> [DATA PROVIDED]
# # # # # # #

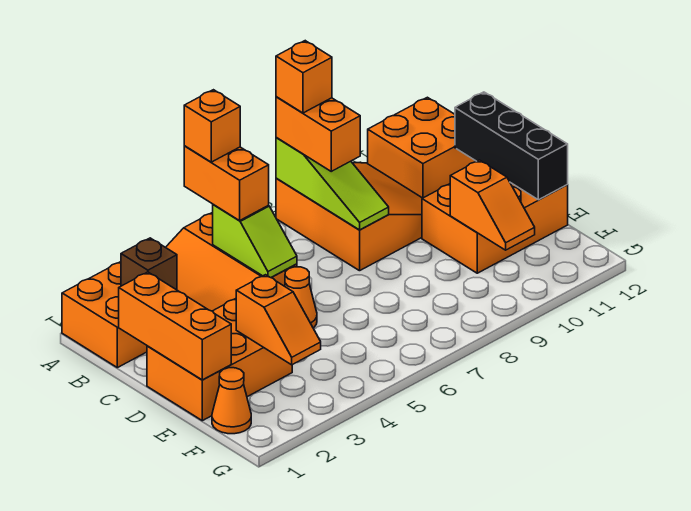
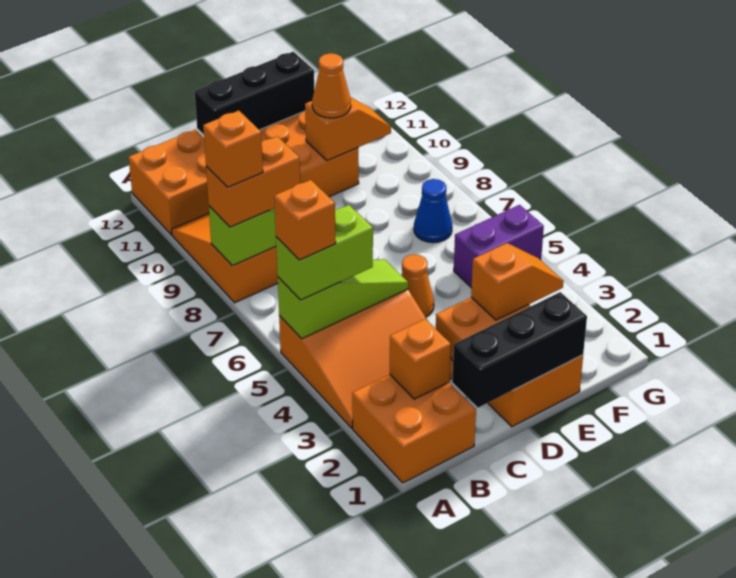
orange brick A5:B5 level 3 -> lime brick A5:B5 level 3
brown brick B2 level 2 -> orange brick B2 level 2
lime slope B5:C5 level 2 top B -> lime slope A5:C5 level 2 top A
orange brick C1:E1 level 2 -> black brick C1:E1 level 2
orange cone F1 level 1 -> orange cone E10 level 3
none -> purple brick F5:G5 level 1
none -> blue cone F7 level 1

# # # # # # #

> [WORK TASK] All entries need repeating exactly, but without the pictures.

> [ANSWER TO THIS TASK]
orange brick A5:B5 level 3 -> lime brick A5:B5 level 3
brown brick B2 level 2 -> orange brick B2 level 2
lime slope B5:C5 level 2 top B -> lime slope A5:C5 level 2 top A
orange brick C1:E1 level 2 -> black brick C1:E1 level 2
orange cone F1 level 1 -> orange cone E10 level 3
none -> purple brick F5:G5 level 1
none -> blue cone F7 level 1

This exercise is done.